- Work required
Every line in the listing below from the one with "TOF pin XSHUT: D4 -> D5" through the one with "SERVO2 pin VCC: none -> 5V" is to be reproduced exactly, both ends included; leave out the rest.

- Information supplied
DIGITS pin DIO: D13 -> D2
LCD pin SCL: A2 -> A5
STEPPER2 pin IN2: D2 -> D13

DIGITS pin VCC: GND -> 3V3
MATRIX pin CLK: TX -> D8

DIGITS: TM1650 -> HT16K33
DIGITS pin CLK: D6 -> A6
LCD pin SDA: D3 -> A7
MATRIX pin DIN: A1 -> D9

==

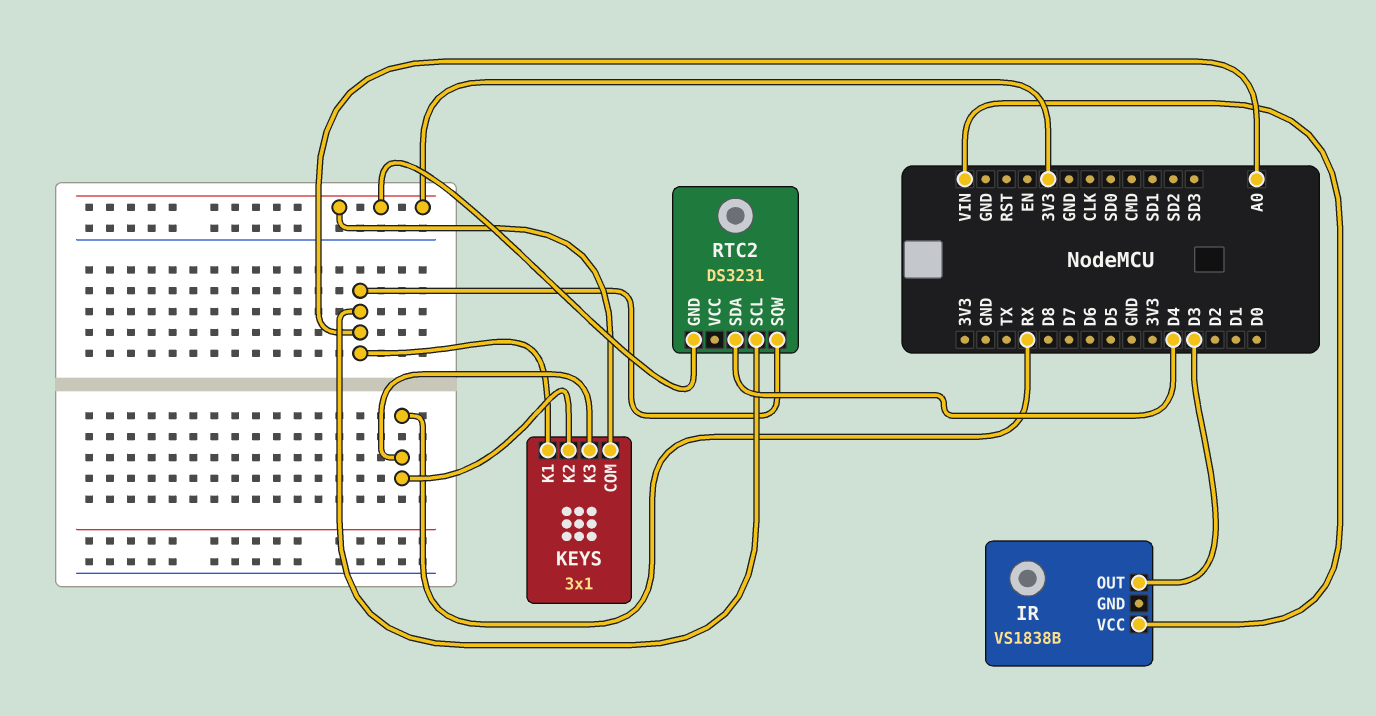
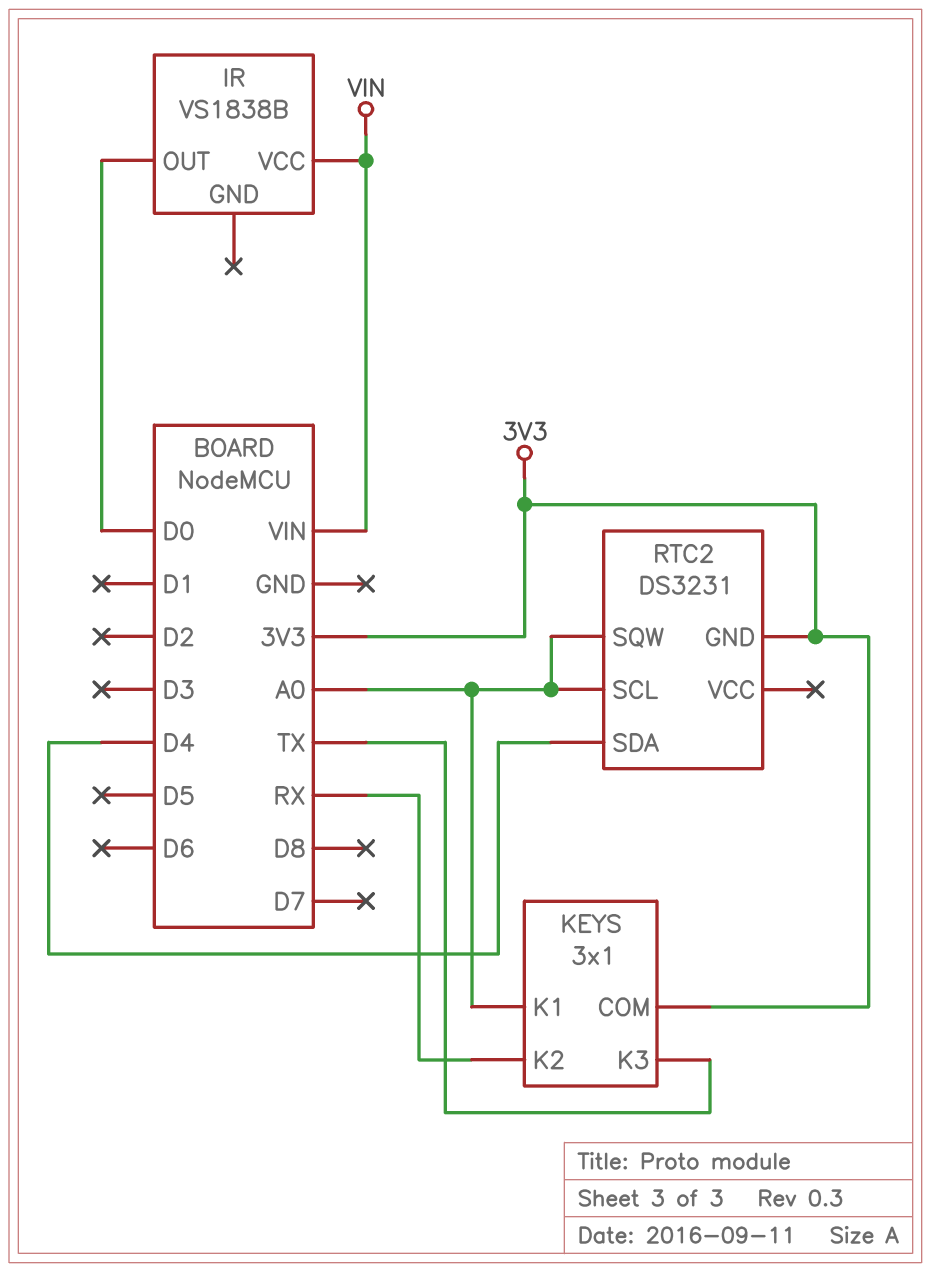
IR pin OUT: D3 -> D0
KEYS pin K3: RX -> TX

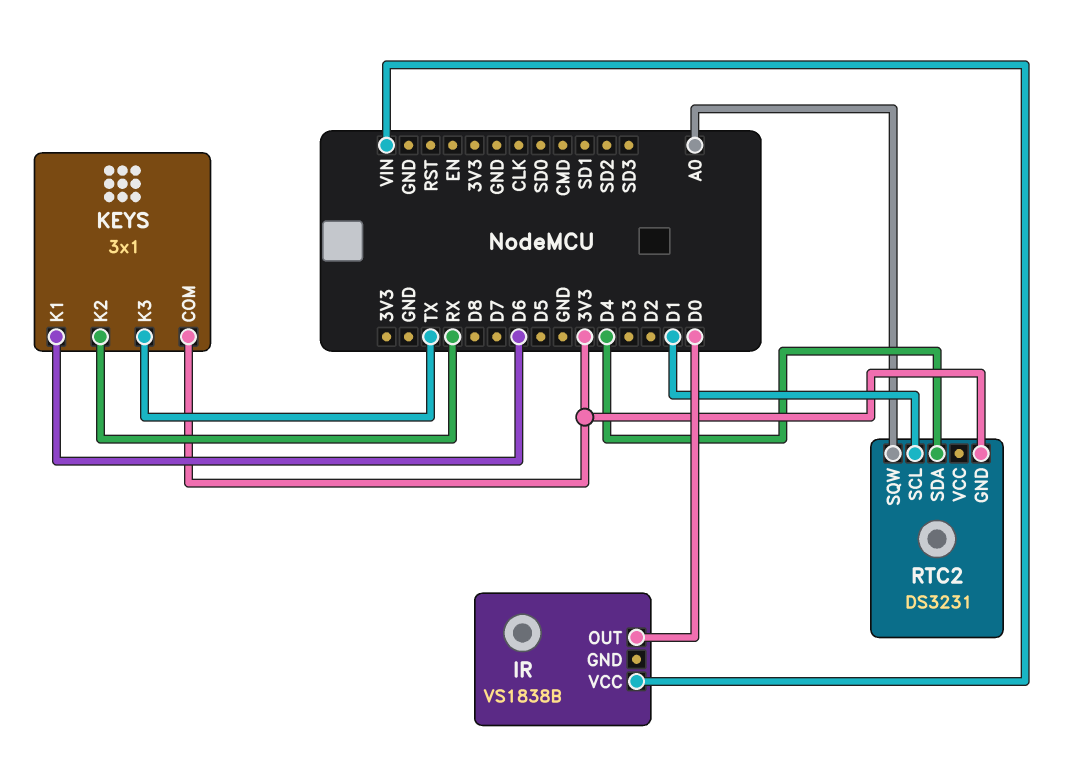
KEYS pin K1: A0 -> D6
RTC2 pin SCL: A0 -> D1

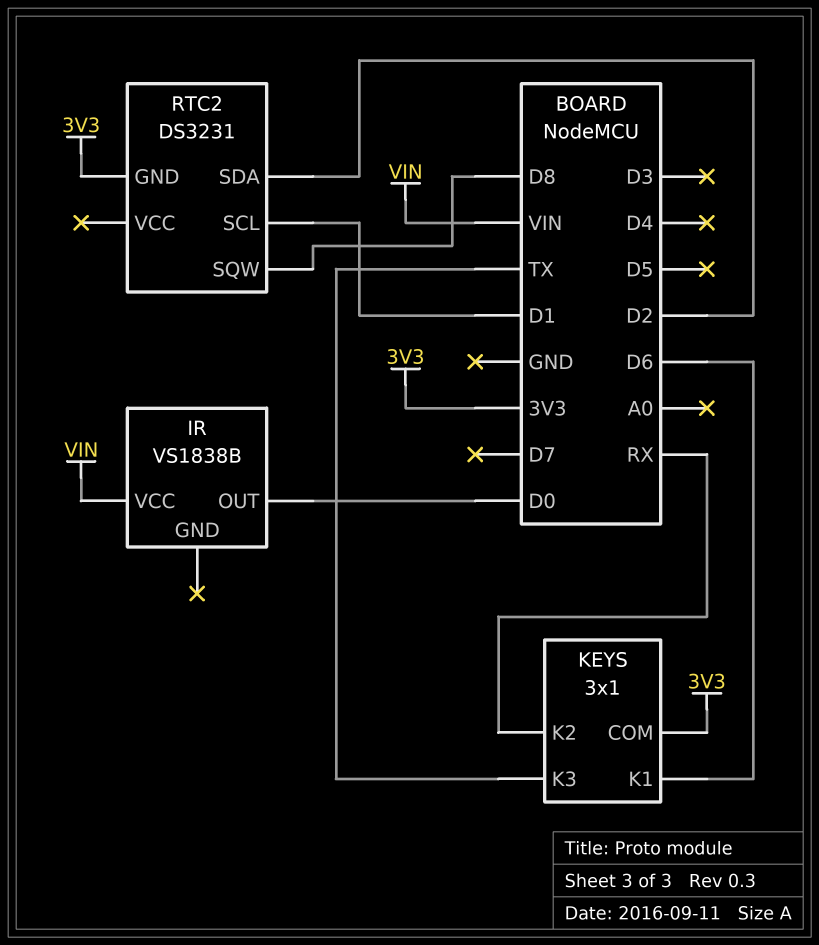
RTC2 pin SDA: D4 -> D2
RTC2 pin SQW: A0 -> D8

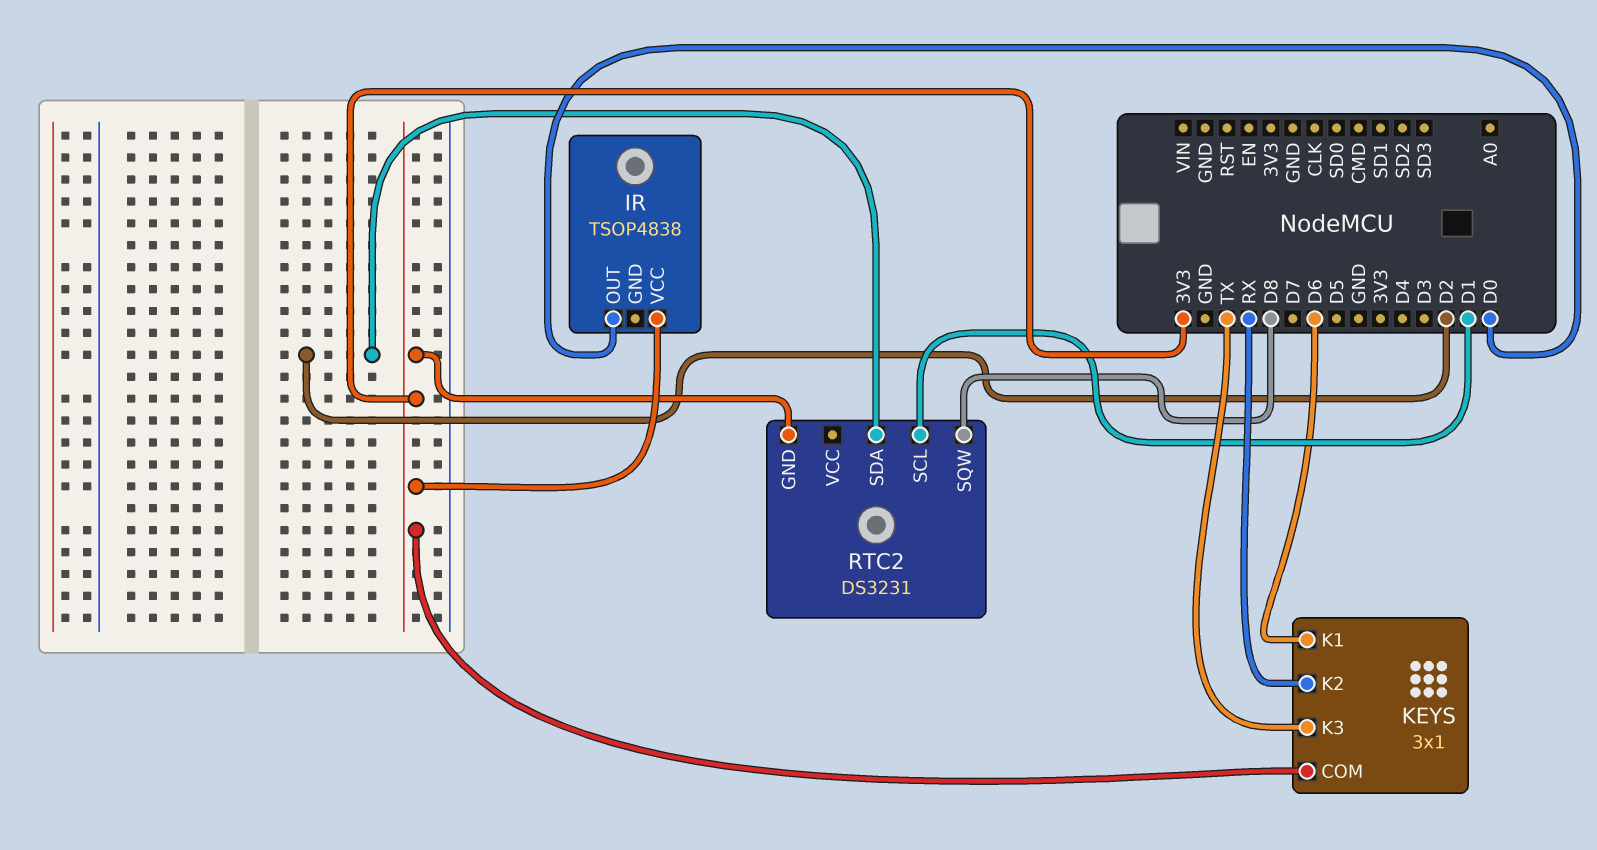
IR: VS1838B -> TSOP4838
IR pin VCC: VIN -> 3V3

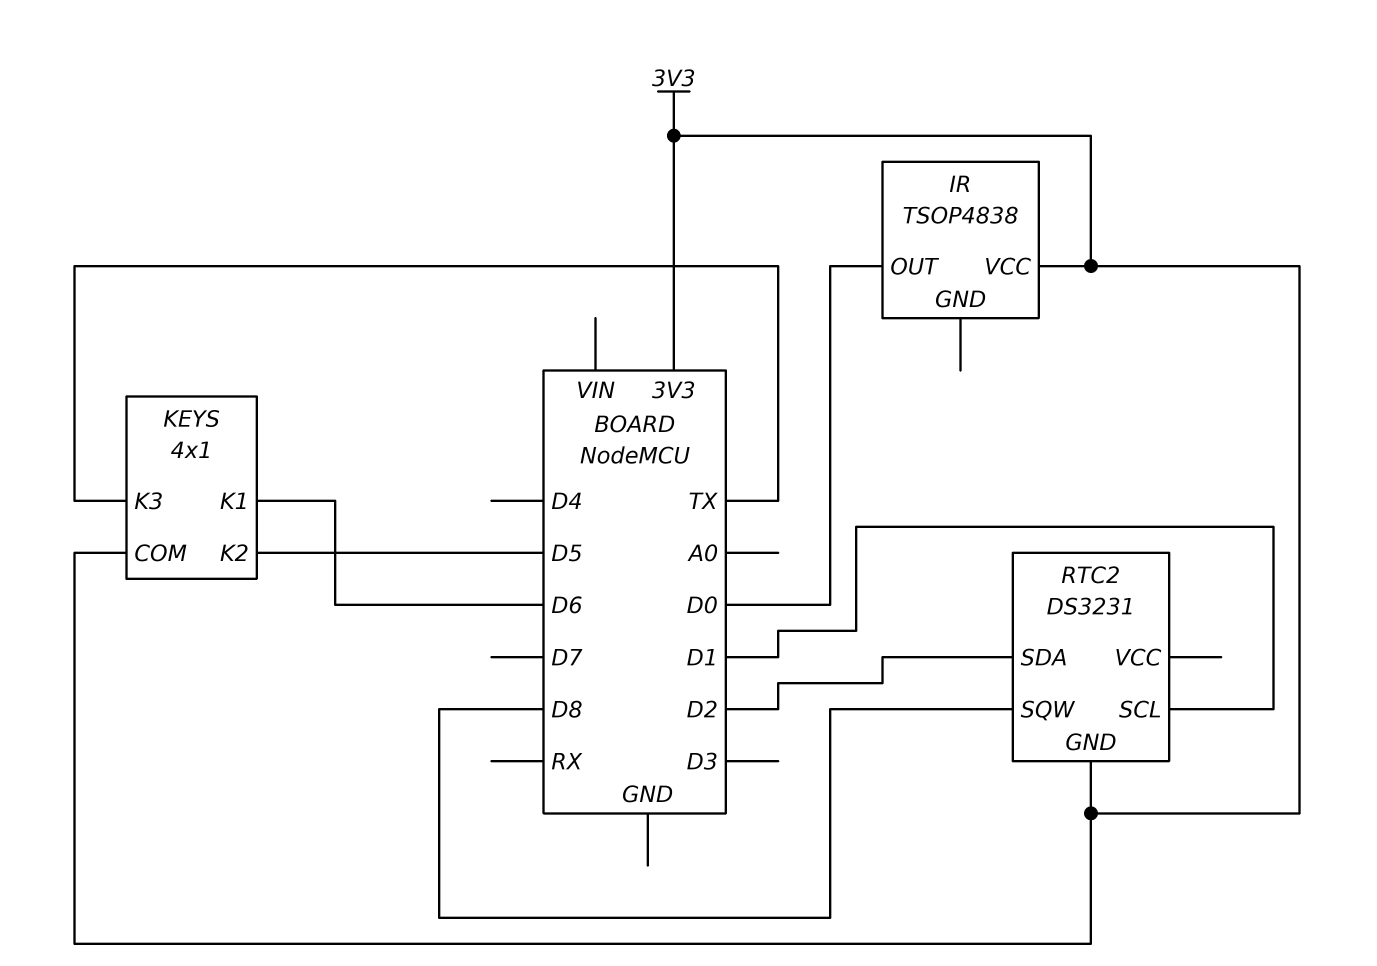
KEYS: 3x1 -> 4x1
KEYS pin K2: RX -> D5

--

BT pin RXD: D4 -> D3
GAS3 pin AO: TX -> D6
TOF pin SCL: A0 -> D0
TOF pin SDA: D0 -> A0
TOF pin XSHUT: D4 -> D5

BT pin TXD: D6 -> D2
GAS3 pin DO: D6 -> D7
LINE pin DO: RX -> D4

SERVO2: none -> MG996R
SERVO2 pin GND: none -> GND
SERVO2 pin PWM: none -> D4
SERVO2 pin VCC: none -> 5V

- Task result
TOF pin XSHUT: D4 -> D5

BT pin TXD: D6 -> D2
GAS3 pin DO: D6 -> D7
LINE pin DO: RX -> D4

SERVO2: none -> MG996R
SERVO2 pin GND: none -> GND
SERVO2 pin PWM: none -> D4
SERVO2 pin VCC: none -> 5V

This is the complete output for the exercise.